- [Requirement]: Pick out each line in the records below that contains the string "italic", and copy those lines.

- [Given records]:
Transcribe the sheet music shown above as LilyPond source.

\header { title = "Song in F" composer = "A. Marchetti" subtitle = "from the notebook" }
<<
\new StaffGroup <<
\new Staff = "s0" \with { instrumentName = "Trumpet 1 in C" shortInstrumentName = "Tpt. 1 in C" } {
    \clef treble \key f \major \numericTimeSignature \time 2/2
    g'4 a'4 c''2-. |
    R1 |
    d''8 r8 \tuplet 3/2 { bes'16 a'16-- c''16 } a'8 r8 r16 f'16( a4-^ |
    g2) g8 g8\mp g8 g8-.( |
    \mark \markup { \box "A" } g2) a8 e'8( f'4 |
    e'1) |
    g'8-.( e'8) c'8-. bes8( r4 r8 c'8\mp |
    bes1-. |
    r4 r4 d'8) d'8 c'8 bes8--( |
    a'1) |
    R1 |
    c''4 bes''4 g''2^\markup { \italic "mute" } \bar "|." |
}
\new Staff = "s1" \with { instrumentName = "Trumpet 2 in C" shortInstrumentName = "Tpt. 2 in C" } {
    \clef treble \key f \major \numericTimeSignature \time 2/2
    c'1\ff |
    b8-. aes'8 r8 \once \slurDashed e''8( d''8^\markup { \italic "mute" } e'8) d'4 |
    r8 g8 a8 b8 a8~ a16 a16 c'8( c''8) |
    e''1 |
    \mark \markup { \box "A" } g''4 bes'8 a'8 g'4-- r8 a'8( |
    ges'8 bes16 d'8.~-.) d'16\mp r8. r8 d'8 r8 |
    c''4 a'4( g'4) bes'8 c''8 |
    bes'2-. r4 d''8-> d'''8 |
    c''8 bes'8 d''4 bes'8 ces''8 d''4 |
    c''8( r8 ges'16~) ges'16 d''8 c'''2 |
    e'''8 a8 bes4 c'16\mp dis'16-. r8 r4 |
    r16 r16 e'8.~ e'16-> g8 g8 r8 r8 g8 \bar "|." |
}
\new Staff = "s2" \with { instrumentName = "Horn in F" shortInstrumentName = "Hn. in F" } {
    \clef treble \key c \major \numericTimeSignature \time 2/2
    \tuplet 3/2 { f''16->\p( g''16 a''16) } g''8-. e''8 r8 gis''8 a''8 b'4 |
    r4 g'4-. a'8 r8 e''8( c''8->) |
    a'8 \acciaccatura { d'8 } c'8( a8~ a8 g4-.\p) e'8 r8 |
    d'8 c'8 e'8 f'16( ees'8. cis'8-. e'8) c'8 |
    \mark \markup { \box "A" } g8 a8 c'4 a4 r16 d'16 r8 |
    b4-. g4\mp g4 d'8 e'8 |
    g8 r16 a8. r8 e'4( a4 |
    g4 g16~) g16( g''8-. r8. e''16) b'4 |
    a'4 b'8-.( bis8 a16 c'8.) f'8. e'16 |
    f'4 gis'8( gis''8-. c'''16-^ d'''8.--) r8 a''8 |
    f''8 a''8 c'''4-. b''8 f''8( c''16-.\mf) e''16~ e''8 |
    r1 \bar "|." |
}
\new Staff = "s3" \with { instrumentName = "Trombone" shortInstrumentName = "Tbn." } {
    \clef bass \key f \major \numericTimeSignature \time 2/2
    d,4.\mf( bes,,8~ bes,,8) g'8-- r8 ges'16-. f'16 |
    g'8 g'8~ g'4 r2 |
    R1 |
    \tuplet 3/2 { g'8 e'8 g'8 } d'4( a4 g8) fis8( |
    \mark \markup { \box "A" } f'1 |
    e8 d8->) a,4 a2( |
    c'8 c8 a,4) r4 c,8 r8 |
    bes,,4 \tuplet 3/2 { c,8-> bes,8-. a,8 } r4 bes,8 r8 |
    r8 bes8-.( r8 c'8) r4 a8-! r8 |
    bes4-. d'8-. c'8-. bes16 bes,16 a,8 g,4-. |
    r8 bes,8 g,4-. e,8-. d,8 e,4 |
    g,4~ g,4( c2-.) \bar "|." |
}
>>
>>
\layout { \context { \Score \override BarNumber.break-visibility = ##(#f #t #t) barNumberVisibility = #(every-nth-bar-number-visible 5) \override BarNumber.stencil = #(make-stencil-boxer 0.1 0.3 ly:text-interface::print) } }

- [Answer to the task]:
    c''4 bes''4 g''2^\markup { \italic "mute" } \bar "|." |
    b8-. aes'8 r8 \once \slurDashed e''8( d''8^\markup { \italic "mute" } e'8) d'4 |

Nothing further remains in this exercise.